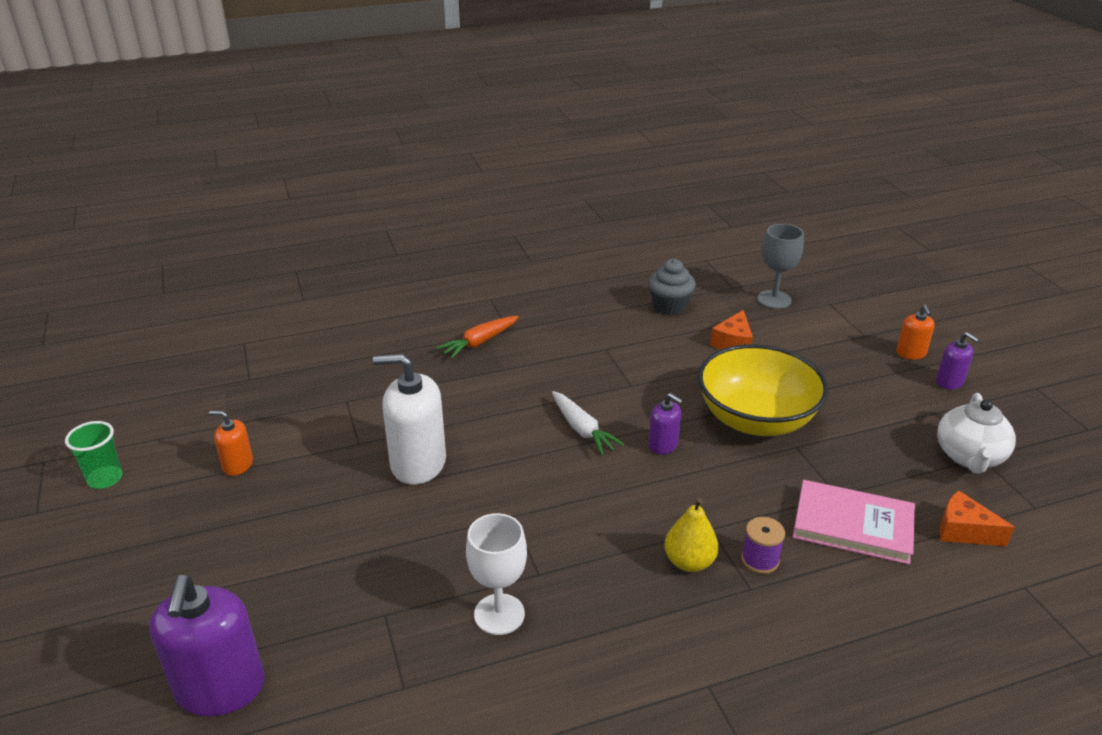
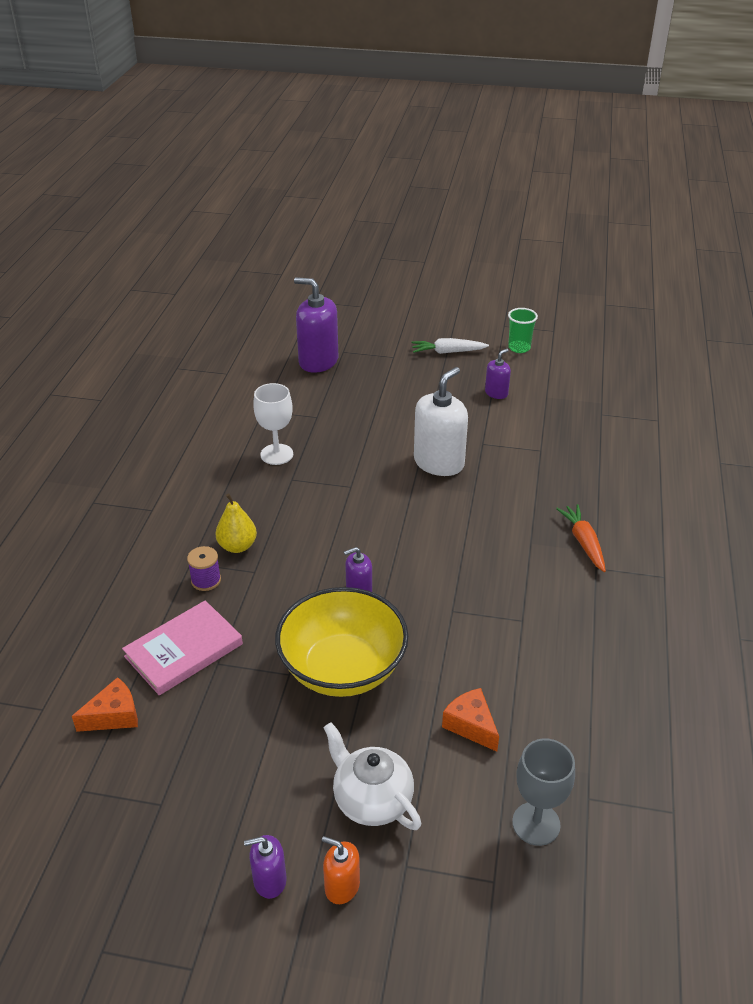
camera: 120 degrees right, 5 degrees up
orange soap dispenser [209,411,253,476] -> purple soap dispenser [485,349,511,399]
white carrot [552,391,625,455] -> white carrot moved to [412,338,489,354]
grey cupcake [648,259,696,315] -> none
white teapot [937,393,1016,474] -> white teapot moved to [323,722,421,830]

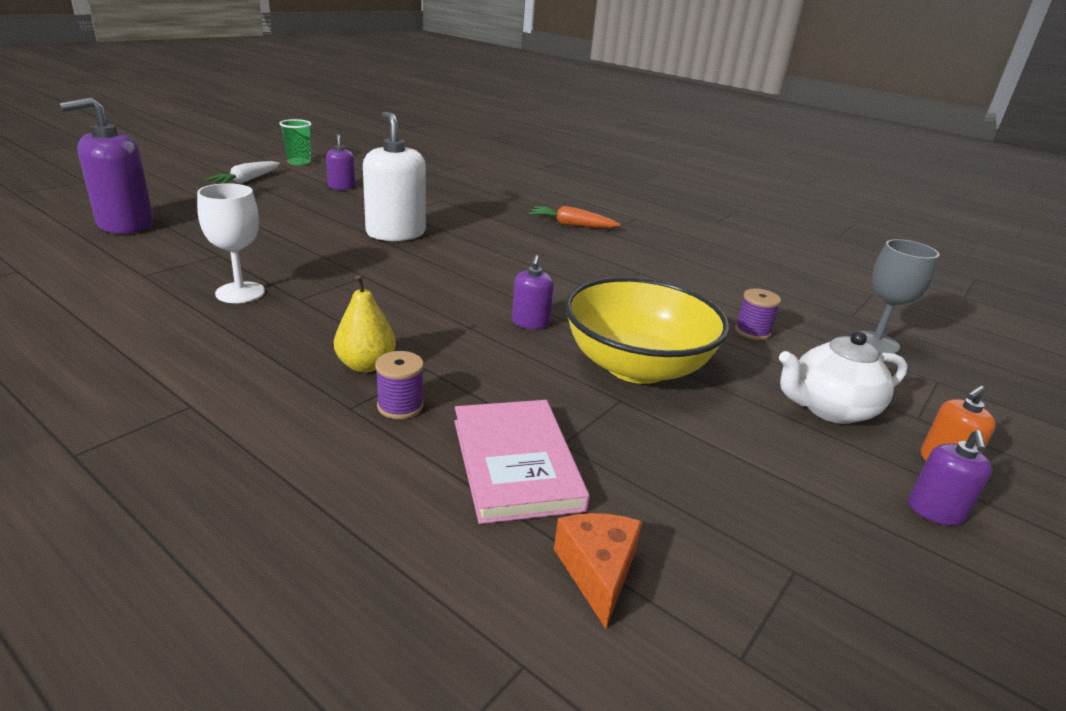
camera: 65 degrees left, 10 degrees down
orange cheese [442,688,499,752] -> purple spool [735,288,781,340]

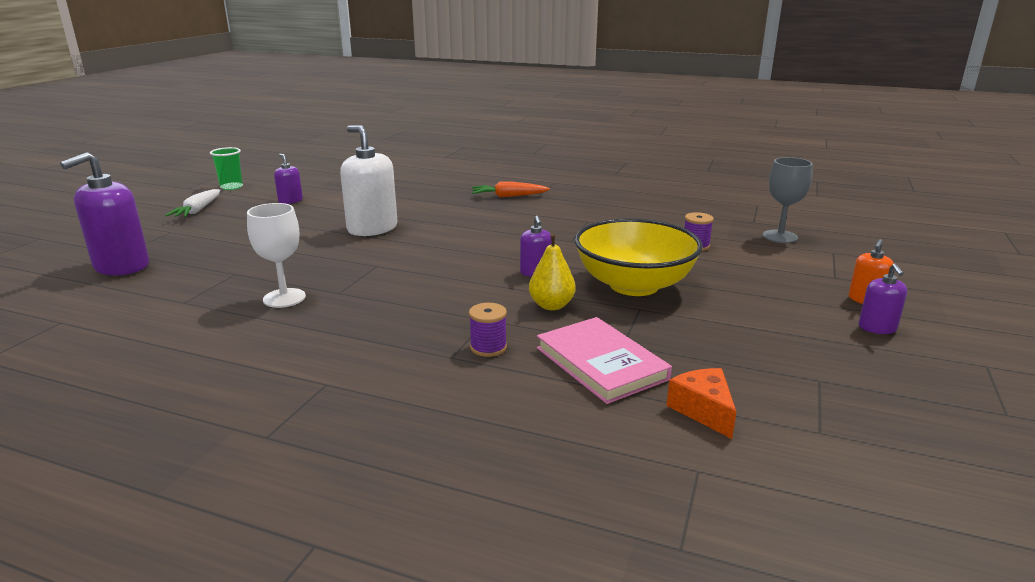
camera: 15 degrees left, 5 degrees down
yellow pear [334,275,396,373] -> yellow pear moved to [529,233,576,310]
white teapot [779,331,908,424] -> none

--

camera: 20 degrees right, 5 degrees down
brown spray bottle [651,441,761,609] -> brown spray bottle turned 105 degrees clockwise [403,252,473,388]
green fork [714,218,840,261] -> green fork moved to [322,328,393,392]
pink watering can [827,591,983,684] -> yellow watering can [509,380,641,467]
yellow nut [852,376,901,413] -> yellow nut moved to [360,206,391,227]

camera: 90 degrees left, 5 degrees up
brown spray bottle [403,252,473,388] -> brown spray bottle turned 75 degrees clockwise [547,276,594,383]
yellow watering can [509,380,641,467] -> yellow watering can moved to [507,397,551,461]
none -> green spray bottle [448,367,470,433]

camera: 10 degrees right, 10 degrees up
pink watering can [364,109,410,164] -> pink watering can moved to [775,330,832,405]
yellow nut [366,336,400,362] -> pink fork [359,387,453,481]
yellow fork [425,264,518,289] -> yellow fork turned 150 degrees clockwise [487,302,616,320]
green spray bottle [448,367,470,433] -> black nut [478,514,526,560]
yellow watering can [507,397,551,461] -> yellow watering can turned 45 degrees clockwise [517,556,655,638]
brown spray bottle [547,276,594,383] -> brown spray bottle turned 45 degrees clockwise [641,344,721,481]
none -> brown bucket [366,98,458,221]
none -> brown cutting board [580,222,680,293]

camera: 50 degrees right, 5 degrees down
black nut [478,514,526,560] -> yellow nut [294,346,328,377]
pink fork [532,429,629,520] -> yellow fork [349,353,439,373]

• TASK GOAL: Please transcribe exactly the part of the records that opens with the line containing "white carrot [552,391,625,455]" and closes with the line containing "camera: 65 degrees left, 10 degrees down", both ends included, and leave out the pictures.

• TASK ANSWER:
white carrot [552,391,625,455] -> white carrot moved to [412,338,489,354]
grey cupcake [648,259,696,315] -> none
white teapot [937,393,1016,474] -> white teapot moved to [323,722,421,830]

camera: 65 degrees left, 10 degrees down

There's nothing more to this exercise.